*Dataset excerpts*:
───

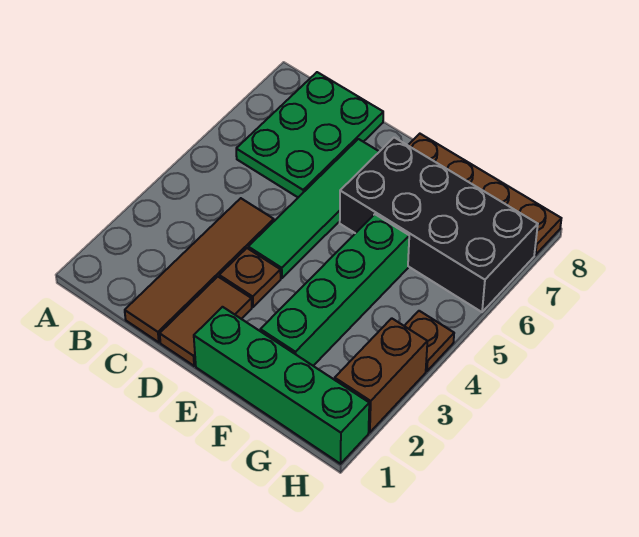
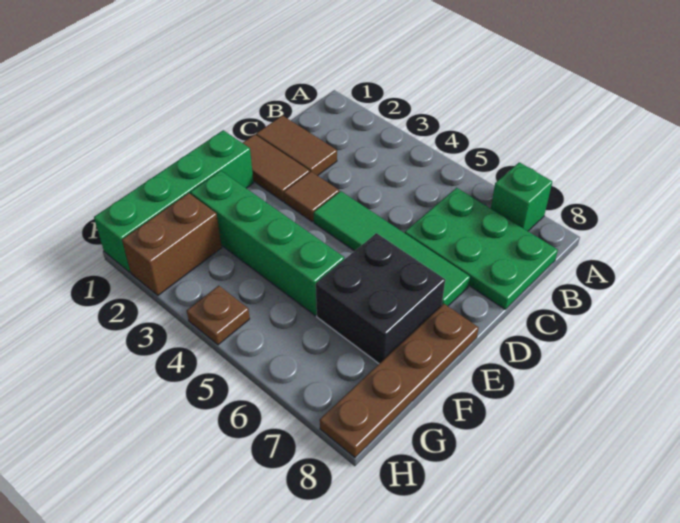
none -> green brick A7 level 1
brown tile C1:C4 level 1 -> brown tile C1:C2 level 1
brown plate D3 level 1 -> brown tile D3 level 1
black brick E6:H7 level 1 -> black brick E6:F7 level 1
brown brick H2:H3 level 1 -> brown brick G2:H2 level 1

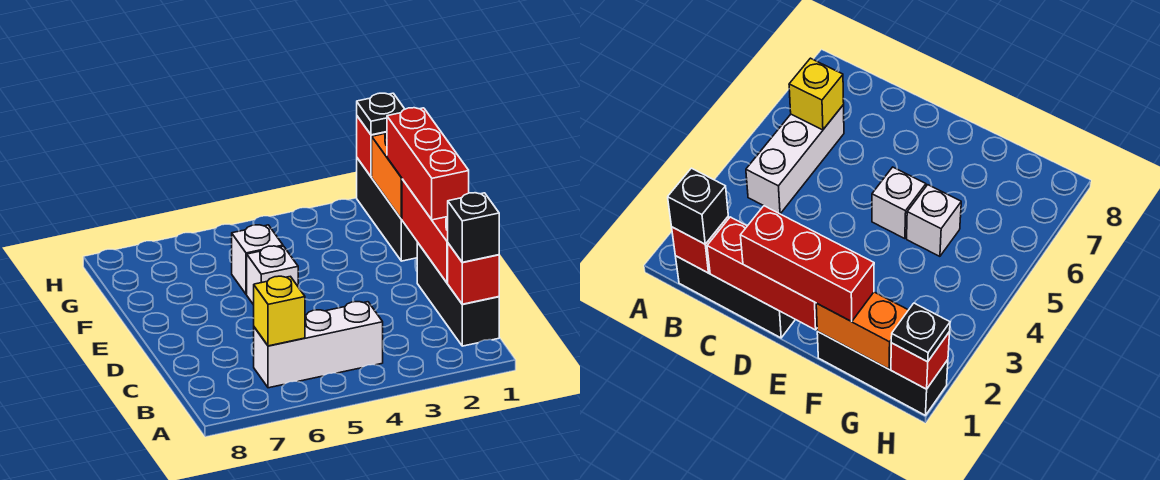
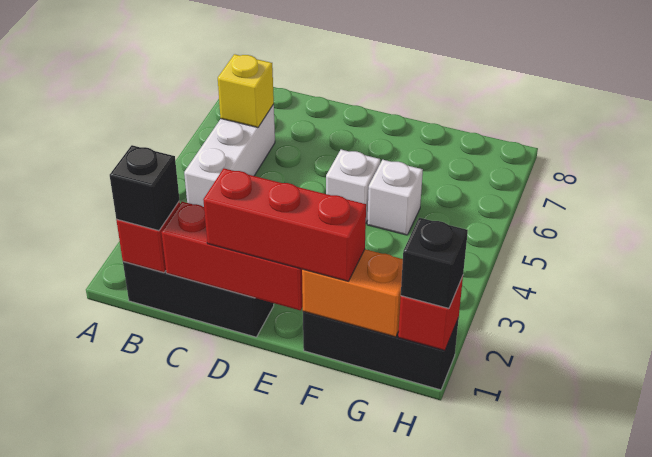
black plate H1 level 3 -> black brick H1 level 3

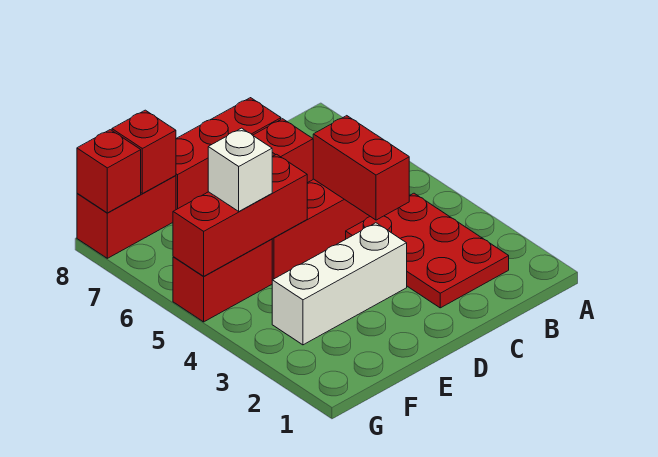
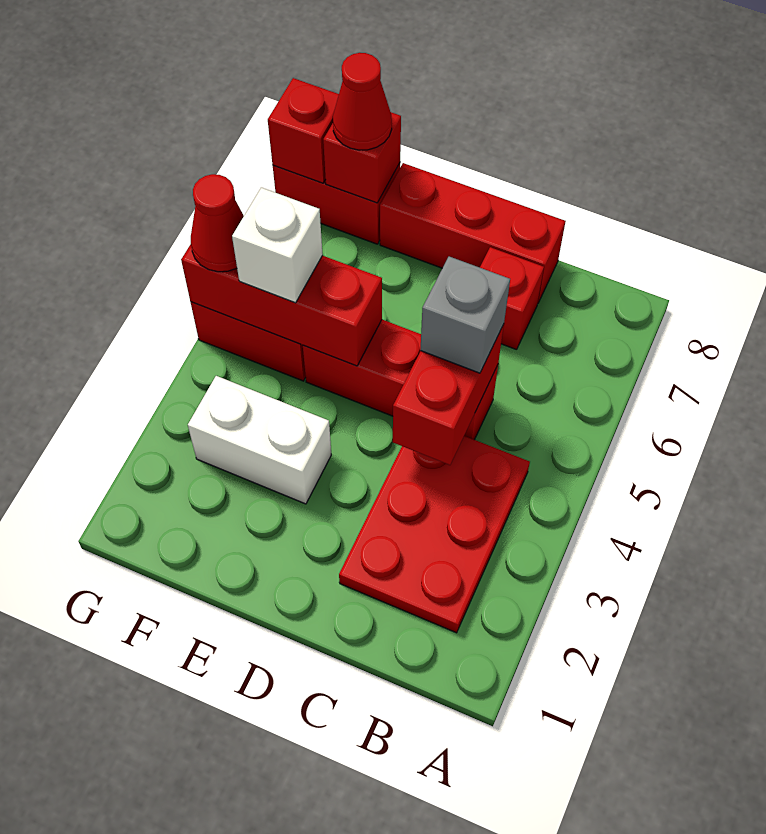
none -> grey brick C5 level 3
white brick D3:F3 level 1 -> white brick E3:F3 level 1
none -> red cone F8 level 3
none -> red cone G5 level 3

───

*What to produce*: Repeat every line of the data above exactly, but drop the pictures.

*Response below*:
none -> green brick A7 level 1
brown tile C1:C4 level 1 -> brown tile C1:C2 level 1
brown plate D3 level 1 -> brown tile D3 level 1
black brick E6:H7 level 1 -> black brick E6:F7 level 1
brown brick H2:H3 level 1 -> brown brick G2:H2 level 1

black plate H1 level 3 -> black brick H1 level 3

none -> grey brick C5 level 3
white brick D3:F3 level 1 -> white brick E3:F3 level 1
none -> red cone F8 level 3
none -> red cone G5 level 3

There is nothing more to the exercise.